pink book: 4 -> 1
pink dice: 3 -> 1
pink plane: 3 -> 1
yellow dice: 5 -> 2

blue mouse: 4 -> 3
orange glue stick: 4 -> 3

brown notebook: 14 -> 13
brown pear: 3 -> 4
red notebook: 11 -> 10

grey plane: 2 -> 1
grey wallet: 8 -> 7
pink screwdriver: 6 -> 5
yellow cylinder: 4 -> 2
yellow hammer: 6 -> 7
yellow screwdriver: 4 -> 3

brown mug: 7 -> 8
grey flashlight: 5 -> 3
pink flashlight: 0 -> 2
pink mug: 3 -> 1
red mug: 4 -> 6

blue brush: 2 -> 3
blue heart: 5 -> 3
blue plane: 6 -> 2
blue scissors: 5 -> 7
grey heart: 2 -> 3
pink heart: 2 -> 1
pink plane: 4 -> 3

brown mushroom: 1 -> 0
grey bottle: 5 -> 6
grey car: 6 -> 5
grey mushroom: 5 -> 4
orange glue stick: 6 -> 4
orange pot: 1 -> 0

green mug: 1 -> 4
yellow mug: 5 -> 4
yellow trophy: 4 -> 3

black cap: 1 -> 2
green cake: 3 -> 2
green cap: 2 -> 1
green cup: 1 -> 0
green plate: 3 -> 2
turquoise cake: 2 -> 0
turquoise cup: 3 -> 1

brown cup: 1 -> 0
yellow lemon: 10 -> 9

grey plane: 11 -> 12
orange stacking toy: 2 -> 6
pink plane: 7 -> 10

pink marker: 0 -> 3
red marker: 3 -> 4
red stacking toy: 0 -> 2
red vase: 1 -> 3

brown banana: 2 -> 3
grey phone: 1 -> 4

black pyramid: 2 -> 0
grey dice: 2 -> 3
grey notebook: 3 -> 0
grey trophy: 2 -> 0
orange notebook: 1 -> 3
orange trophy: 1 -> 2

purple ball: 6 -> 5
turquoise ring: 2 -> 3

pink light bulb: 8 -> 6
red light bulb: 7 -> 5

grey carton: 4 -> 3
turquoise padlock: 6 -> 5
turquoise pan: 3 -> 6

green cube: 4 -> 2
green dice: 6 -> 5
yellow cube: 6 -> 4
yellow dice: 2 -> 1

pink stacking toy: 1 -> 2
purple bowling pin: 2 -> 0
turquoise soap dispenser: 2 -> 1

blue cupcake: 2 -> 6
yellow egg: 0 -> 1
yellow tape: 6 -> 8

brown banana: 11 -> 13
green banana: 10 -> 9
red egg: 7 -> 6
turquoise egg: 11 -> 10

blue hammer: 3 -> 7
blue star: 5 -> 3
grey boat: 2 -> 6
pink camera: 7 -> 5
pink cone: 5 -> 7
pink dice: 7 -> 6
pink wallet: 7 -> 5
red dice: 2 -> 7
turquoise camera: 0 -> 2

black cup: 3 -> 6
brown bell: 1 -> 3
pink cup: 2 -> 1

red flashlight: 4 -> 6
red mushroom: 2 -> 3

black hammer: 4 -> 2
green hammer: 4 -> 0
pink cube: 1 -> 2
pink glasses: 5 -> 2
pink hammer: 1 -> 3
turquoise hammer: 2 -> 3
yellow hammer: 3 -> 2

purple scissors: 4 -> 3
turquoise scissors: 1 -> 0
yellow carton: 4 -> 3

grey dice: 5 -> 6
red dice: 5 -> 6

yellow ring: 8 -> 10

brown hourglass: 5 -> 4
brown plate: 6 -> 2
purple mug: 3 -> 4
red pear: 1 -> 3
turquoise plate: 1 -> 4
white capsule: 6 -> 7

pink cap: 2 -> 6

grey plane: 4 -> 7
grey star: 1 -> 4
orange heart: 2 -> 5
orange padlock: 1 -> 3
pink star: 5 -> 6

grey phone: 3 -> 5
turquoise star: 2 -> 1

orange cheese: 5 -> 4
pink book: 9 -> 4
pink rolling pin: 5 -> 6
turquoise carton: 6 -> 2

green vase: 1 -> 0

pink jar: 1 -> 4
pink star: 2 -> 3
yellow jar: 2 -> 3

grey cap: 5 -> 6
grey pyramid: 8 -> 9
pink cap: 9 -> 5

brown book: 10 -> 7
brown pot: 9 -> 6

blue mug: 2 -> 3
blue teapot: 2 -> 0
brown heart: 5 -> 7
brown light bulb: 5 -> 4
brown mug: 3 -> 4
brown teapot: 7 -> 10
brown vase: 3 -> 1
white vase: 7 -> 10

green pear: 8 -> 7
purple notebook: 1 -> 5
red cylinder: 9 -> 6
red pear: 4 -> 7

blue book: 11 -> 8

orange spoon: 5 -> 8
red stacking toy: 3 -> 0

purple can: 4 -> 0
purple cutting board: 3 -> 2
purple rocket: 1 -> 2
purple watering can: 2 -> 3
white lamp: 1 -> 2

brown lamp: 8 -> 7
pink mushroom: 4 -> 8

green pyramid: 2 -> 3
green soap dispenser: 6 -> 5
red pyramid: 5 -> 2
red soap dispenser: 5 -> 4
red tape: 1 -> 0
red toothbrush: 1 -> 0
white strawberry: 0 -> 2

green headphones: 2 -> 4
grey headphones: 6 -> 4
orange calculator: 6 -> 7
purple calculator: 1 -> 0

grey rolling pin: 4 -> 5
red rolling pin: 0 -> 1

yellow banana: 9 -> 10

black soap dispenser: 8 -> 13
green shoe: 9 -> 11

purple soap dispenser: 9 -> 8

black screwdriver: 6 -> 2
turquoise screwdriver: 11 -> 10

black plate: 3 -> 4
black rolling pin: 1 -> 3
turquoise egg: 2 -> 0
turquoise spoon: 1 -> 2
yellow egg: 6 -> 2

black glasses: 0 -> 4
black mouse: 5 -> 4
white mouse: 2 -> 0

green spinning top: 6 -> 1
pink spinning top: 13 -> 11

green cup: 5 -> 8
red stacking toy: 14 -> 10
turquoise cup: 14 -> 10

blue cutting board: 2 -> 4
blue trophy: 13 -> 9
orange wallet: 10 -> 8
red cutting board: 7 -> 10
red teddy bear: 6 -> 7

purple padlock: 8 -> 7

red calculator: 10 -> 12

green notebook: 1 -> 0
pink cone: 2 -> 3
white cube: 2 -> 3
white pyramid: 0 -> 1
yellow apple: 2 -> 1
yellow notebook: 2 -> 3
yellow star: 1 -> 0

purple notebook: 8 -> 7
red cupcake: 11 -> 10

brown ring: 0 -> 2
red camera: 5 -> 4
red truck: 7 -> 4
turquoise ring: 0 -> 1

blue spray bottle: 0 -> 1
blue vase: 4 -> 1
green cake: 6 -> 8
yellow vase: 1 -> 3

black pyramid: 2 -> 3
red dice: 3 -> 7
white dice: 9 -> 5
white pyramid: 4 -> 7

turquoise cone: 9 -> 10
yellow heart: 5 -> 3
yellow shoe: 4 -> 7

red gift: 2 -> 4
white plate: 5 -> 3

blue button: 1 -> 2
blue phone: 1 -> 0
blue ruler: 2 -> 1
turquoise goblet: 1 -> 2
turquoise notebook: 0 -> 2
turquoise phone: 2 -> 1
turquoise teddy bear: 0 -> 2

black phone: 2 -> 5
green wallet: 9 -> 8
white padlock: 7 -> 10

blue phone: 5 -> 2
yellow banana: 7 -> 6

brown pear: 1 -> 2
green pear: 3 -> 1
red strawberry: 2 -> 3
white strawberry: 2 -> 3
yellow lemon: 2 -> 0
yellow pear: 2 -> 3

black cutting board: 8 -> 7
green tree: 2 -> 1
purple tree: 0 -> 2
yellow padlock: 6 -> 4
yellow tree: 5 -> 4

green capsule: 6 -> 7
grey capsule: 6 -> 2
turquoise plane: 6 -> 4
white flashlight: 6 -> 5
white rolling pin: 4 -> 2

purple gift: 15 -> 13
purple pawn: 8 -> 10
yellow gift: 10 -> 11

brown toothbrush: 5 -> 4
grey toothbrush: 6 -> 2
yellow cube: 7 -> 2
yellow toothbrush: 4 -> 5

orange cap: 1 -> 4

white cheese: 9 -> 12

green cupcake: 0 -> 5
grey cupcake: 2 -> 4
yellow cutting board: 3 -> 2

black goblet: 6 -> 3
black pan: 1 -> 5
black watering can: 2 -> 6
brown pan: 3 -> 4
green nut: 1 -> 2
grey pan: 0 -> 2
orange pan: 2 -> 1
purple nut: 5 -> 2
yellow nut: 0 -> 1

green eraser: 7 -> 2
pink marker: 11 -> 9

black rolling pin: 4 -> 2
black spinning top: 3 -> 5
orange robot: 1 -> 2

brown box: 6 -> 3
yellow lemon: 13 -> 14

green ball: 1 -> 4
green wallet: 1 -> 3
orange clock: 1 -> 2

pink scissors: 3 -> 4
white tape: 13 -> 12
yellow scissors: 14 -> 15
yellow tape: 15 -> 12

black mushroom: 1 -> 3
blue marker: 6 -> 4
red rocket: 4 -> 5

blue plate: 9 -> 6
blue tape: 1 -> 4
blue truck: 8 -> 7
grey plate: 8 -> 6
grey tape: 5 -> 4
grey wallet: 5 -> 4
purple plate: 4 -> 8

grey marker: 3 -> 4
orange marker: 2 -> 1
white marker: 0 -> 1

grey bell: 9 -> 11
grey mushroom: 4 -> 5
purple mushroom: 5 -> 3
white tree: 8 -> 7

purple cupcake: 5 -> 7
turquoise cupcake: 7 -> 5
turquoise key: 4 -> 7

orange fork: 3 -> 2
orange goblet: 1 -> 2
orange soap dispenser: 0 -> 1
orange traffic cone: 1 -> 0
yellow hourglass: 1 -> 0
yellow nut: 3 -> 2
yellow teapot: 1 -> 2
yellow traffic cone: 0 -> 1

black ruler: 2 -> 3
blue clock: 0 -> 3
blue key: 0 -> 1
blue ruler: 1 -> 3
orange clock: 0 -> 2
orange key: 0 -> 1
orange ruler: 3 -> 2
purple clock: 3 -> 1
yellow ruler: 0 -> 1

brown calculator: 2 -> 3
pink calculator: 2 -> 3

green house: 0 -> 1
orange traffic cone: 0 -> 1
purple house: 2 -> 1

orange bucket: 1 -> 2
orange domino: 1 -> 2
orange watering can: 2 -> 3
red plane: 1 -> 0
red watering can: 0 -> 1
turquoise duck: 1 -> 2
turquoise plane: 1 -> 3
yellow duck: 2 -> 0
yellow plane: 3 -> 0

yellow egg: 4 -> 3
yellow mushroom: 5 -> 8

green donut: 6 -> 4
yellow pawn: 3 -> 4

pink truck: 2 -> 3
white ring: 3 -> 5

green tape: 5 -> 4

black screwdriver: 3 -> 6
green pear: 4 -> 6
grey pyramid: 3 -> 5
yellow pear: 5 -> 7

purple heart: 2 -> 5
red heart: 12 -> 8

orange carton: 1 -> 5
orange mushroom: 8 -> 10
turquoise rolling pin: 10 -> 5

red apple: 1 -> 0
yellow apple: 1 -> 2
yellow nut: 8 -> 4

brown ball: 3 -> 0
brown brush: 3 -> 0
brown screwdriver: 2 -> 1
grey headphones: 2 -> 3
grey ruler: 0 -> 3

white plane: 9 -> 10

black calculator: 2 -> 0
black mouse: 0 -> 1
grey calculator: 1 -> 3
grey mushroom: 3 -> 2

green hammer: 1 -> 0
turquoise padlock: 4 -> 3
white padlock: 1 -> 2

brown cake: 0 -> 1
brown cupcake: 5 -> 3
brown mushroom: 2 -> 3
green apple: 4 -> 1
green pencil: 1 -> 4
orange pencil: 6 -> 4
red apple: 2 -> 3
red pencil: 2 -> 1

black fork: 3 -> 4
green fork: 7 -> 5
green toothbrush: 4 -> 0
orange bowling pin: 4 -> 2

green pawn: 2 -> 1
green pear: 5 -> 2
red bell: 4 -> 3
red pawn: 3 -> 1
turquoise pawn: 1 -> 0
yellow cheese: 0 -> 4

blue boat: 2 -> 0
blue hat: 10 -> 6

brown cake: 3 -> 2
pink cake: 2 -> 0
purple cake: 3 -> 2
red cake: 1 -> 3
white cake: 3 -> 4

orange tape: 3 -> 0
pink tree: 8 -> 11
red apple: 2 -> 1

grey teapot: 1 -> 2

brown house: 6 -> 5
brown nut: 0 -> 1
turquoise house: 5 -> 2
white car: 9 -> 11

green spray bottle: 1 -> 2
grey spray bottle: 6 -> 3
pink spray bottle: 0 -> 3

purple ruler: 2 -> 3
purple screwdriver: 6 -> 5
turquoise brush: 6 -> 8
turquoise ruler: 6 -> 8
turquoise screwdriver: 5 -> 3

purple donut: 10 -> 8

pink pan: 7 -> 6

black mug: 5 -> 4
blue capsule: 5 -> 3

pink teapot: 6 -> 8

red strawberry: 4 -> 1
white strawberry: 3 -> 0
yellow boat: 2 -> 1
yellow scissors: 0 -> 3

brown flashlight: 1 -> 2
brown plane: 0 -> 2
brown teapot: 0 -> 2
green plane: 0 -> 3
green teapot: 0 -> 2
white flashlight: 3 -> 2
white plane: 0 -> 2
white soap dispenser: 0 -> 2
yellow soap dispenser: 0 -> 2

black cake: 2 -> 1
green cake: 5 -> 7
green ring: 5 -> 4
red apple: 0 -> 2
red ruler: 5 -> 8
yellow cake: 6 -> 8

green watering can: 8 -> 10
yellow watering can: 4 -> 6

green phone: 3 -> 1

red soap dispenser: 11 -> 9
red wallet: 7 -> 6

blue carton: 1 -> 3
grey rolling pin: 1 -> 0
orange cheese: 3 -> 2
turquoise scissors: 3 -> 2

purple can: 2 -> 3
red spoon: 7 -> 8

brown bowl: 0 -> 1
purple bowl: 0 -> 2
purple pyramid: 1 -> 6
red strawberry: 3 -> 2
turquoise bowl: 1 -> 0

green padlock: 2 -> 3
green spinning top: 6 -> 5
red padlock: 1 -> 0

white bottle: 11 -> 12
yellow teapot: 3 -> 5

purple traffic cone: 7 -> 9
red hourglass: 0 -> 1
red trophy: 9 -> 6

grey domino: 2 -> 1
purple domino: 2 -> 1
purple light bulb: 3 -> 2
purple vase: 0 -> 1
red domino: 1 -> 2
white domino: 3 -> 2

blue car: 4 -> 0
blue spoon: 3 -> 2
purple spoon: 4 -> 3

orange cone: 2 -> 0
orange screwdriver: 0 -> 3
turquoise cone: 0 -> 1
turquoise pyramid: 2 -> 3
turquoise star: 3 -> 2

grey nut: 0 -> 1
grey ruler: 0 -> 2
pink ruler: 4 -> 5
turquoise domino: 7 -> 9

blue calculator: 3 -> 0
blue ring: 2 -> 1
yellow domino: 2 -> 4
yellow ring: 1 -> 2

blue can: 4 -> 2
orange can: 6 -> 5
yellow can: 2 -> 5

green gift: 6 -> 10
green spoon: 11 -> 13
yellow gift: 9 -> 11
------------------------------------
Where the listing above reaches the line that contains "red rocket: 4 -> 5", start retyping, and finish with the line that contains "grey mushroom: 3 -> 2"; reproduce those lines exactly and no others.

§ WRITTEN RESPONSE
red rocket: 4 -> 5

blue plate: 9 -> 6
blue tape: 1 -> 4
blue truck: 8 -> 7
grey plate: 8 -> 6
grey tape: 5 -> 4
grey wallet: 5 -> 4
purple plate: 4 -> 8

grey marker: 3 -> 4
orange marker: 2 -> 1
white marker: 0 -> 1

grey bell: 9 -> 11
grey mushroom: 4 -> 5
purple mushroom: 5 -> 3
white tree: 8 -> 7

purple cupcake: 5 -> 7
turquoise cupcake: 7 -> 5
turquoise key: 4 -> 7

orange fork: 3 -> 2
orange goblet: 1 -> 2
orange soap dispenser: 0 -> 1
orange traffic cone: 1 -> 0
yellow hourglass: 1 -> 0
yellow nut: 3 -> 2
yellow teapot: 1 -> 2
yellow traffic cone: 0 -> 1

black ruler: 2 -> 3
blue clock: 0 -> 3
blue key: 0 -> 1
blue ruler: 1 -> 3
orange clock: 0 -> 2
orange key: 0 -> 1
orange ruler: 3 -> 2
purple clock: 3 -> 1
yellow ruler: 0 -> 1

brown calculator: 2 -> 3
pink calculator: 2 -> 3

green house: 0 -> 1
orange traffic cone: 0 -> 1
purple house: 2 -> 1

orange bucket: 1 -> 2
orange domino: 1 -> 2
orange watering can: 2 -> 3
red plane: 1 -> 0
red watering can: 0 -> 1
turquoise duck: 1 -> 2
turquoise plane: 1 -> 3
yellow duck: 2 -> 0
yellow plane: 3 -> 0

yellow egg: 4 -> 3
yellow mushroom: 5 -> 8

green donut: 6 -> 4
yellow pawn: 3 -> 4

pink truck: 2 -> 3
white ring: 3 -> 5

green tape: 5 -> 4

black screwdriver: 3 -> 6
green pear: 4 -> 6
grey pyramid: 3 -> 5
yellow pear: 5 -> 7

purple heart: 2 -> 5
red heart: 12 -> 8

orange carton: 1 -> 5
orange mushroom: 8 -> 10
turquoise rolling pin: 10 -> 5

red apple: 1 -> 0
yellow apple: 1 -> 2
yellow nut: 8 -> 4

brown ball: 3 -> 0
brown brush: 3 -> 0
brown screwdriver: 2 -> 1
grey headphones: 2 -> 3
grey ruler: 0 -> 3

white plane: 9 -> 10

black calculator: 2 -> 0
black mouse: 0 -> 1
grey calculator: 1 -> 3
grey mushroom: 3 -> 2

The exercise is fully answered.